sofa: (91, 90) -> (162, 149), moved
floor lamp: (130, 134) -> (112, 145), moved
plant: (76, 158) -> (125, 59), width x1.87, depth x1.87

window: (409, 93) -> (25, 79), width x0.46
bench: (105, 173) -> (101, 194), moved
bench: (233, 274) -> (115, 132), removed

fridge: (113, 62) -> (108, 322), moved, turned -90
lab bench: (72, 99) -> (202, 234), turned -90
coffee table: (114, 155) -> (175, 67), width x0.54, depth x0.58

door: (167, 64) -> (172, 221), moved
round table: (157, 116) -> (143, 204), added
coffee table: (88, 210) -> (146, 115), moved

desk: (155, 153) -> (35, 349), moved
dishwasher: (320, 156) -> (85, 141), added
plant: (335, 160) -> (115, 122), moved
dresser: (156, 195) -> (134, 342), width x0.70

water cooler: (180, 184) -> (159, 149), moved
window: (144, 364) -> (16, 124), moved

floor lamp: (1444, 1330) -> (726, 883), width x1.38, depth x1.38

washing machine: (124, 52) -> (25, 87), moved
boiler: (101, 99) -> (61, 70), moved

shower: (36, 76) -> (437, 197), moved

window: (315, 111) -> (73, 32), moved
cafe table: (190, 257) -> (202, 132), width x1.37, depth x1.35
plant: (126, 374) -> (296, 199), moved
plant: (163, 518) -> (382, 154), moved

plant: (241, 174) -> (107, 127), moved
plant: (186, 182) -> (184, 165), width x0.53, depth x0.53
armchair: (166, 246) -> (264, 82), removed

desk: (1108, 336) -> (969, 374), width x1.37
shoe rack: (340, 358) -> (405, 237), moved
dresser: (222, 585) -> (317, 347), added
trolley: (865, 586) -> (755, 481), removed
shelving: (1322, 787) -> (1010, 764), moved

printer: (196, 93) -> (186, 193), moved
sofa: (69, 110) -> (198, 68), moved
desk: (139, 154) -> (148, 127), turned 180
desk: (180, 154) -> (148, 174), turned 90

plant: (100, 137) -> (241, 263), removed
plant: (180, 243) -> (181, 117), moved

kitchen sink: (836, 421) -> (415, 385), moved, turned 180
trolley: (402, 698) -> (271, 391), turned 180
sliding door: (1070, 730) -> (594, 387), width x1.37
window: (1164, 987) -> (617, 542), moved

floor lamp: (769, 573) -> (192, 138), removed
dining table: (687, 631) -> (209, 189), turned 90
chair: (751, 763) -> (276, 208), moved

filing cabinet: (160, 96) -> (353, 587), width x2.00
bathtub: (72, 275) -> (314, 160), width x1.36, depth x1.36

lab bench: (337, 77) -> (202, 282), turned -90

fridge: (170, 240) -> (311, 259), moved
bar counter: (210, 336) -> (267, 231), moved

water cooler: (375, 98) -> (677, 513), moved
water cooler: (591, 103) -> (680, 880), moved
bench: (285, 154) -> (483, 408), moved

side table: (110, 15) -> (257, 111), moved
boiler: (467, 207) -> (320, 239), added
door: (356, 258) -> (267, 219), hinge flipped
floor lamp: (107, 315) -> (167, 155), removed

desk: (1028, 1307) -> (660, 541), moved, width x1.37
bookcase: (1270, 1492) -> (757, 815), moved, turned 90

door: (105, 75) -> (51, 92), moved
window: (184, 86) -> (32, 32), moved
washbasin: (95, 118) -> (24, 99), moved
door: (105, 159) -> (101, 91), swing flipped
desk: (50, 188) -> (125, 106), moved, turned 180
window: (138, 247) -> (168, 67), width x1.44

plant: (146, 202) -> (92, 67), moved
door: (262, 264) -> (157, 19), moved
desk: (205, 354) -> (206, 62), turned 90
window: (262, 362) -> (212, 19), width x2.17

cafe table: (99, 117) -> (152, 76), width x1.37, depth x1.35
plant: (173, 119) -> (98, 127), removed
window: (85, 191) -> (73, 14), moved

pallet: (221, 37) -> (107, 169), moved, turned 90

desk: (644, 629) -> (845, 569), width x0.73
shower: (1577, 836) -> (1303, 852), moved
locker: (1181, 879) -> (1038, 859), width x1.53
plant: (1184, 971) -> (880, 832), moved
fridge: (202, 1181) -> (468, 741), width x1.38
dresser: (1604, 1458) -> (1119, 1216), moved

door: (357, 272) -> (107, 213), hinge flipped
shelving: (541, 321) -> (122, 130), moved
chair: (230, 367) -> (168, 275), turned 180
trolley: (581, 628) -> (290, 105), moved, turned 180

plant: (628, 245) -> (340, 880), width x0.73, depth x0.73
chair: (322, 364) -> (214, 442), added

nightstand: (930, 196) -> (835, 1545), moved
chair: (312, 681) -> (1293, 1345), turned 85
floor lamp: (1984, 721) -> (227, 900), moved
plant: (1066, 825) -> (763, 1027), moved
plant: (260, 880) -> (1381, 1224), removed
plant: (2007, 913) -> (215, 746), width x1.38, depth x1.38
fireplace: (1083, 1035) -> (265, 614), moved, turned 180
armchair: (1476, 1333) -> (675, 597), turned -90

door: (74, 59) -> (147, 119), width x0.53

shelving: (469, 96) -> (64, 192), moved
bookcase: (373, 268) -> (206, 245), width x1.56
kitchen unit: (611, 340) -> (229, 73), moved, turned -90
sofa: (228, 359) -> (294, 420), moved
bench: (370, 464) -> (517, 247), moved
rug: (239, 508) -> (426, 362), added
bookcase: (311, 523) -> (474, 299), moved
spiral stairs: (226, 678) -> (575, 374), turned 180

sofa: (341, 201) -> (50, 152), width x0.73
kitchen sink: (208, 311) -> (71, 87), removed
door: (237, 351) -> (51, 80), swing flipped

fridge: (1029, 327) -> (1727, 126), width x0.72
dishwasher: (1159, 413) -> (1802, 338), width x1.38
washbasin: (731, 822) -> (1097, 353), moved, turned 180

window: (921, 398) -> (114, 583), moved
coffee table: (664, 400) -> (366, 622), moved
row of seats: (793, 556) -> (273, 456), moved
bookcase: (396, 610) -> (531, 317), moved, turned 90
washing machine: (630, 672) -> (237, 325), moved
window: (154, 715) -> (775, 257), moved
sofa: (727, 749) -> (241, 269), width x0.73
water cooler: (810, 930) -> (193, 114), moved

* _DIRECTIVE_: Among the entries above, find every line holding "hinge" and copy it.

* _RESPONSE TO THE TASK_:
door: (356, 258) -> (267, 219), hinge flipped
door: (357, 272) -> (107, 213), hinge flipped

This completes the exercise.